§ **Directive**
Please transcribe the entries exactly and omit the images they contain.

Spatial reasoning data
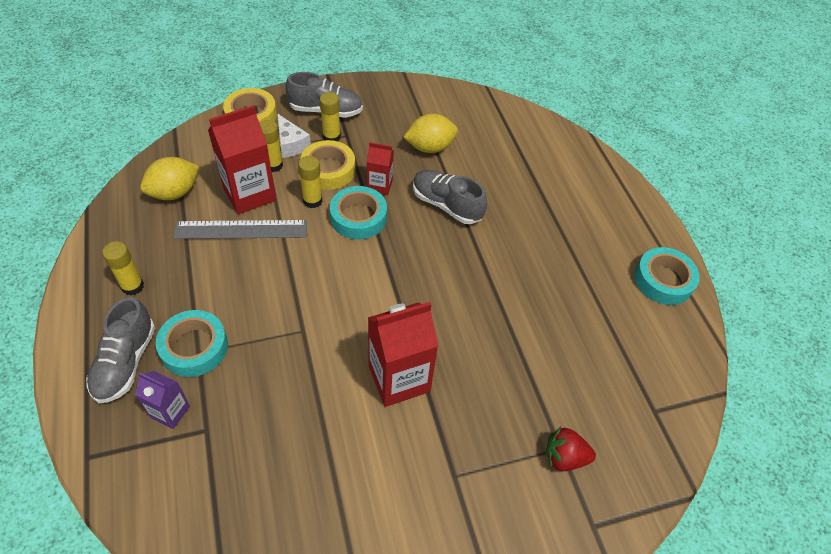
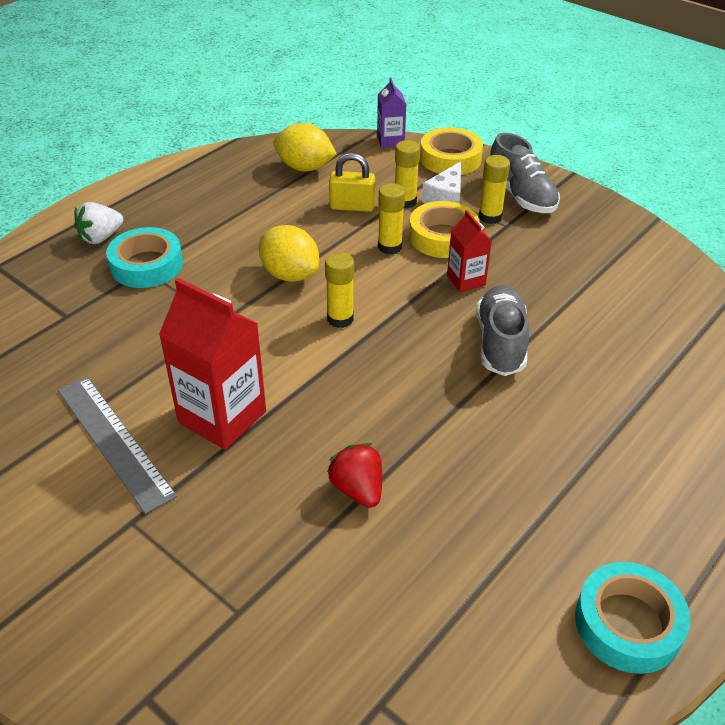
camera: 60 degrees right, 10 degrees down
(125, 362) = (101, 237): grey shoe -> white strawberry
(132, 286) = (181, 200): yellow glue stick -> yellow glue stick (340, 319)
(170, 412) = (69, 286): purple carton -> purple carton (390, 140)
(241, 230) = (304, 223): grey ruler -> grey ruler (114, 441)
(249, 194) = (352, 206): red carton -> yellow padlock
(358, 217) = (404, 287): turquoise tape -> none
(430, 147) = (570, 290): yellow lemon -> yellow lemon (290, 274)
(564, 457) = (226, 622): red strawberry -> red strawberry (358, 489)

§ **Completed task**
camera: 60 degrees right, 10 degrees down
(125, 362) = (101, 237): grey shoe -> white strawberry
(132, 286) = (181, 200): yellow glue stick -> yellow glue stick (340, 319)
(170, 412) = (69, 286): purple carton -> purple carton (390, 140)
(241, 230) = (304, 223): grey ruler -> grey ruler (114, 441)
(249, 194) = (352, 206): red carton -> yellow padlock
(358, 217) = (404, 287): turquoise tape -> none
(430, 147) = (570, 290): yellow lemon -> yellow lemon (290, 274)
(564, 457) = (226, 622): red strawberry -> red strawberry (358, 489)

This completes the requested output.